• **Assignment**
Go through the records and copy each line where the string "white" occurs.

• **Supplied material**
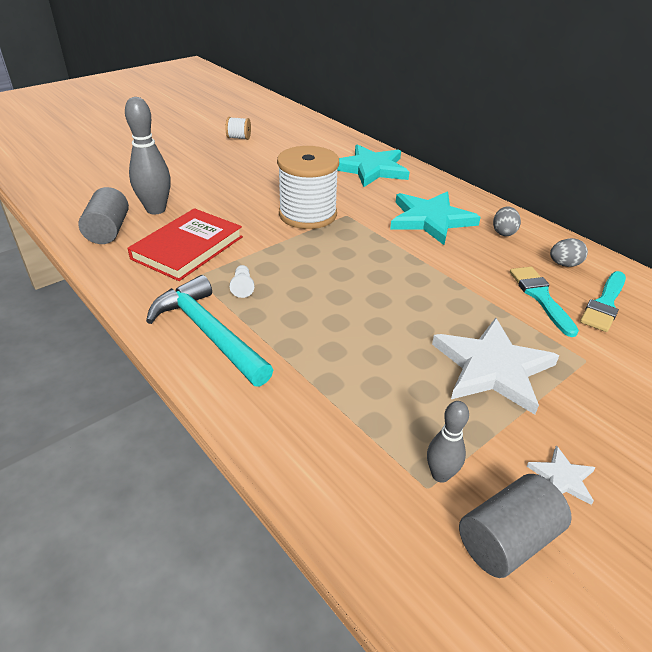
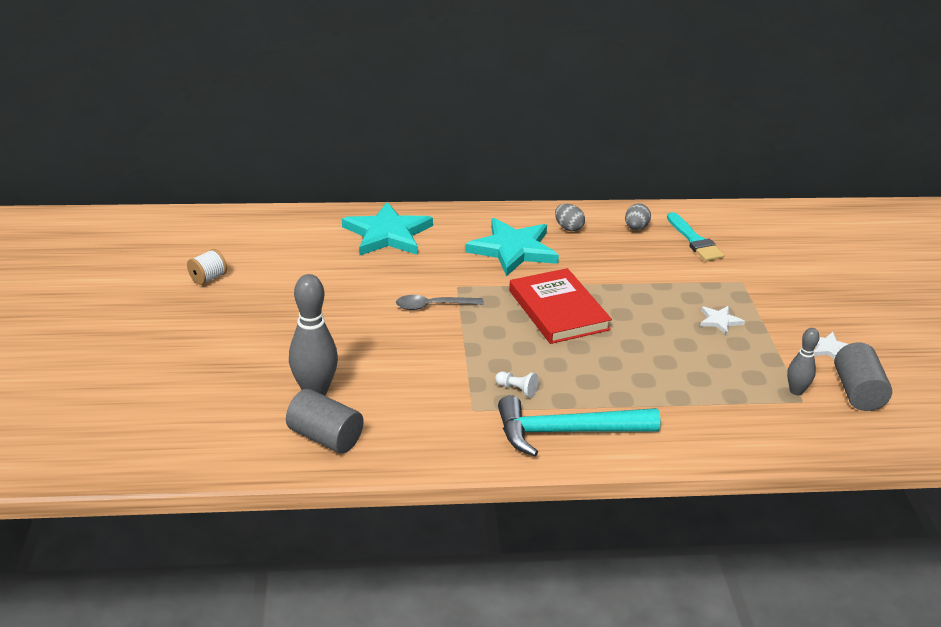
camera: 55 degrees left, 5 degrees down
(188, 248) = (417, 397): red book -> red book (558, 310)
(308, 214) = (432, 306): white spool -> grey spoon
(492, 368) = (719, 321): white star -> white star, size x0.45
(540, 297) = (664, 260): turquoise brush -> none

• **Task result**
(308, 214) = (432, 306): white spool -> grey spoon
(492, 368) = (719, 321): white star -> white star, size x0.45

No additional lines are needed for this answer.